▸ Instructions to follow:
What you return should be the complete data below, word for word, with no pictures in it.

▸ Collected data:
::::::::::
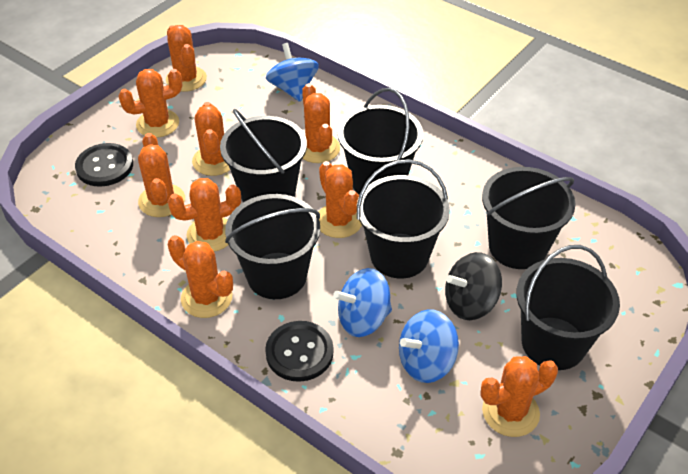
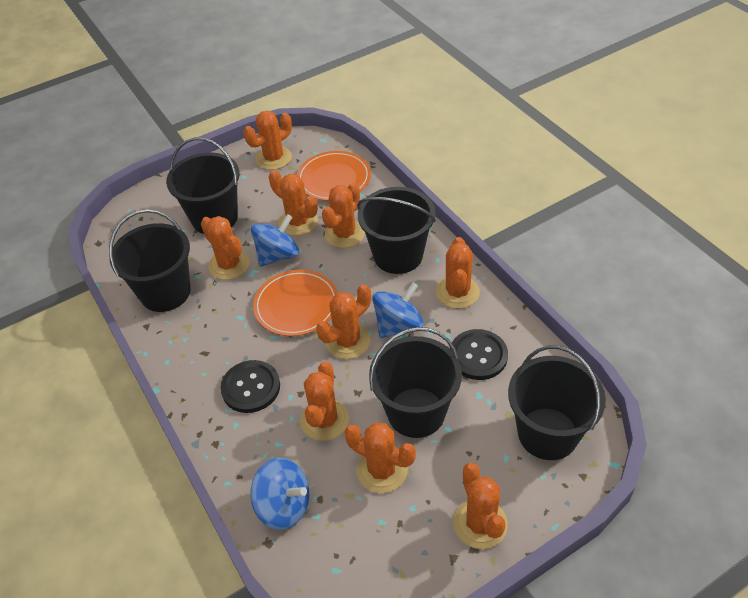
black bucket: 6 -> 5
black spinning top: 1 -> 0
orange plate: 0 -> 2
::::::::::
▸ Solution below:
black bucket: 6 -> 5
black spinning top: 1 -> 0
orange plate: 0 -> 2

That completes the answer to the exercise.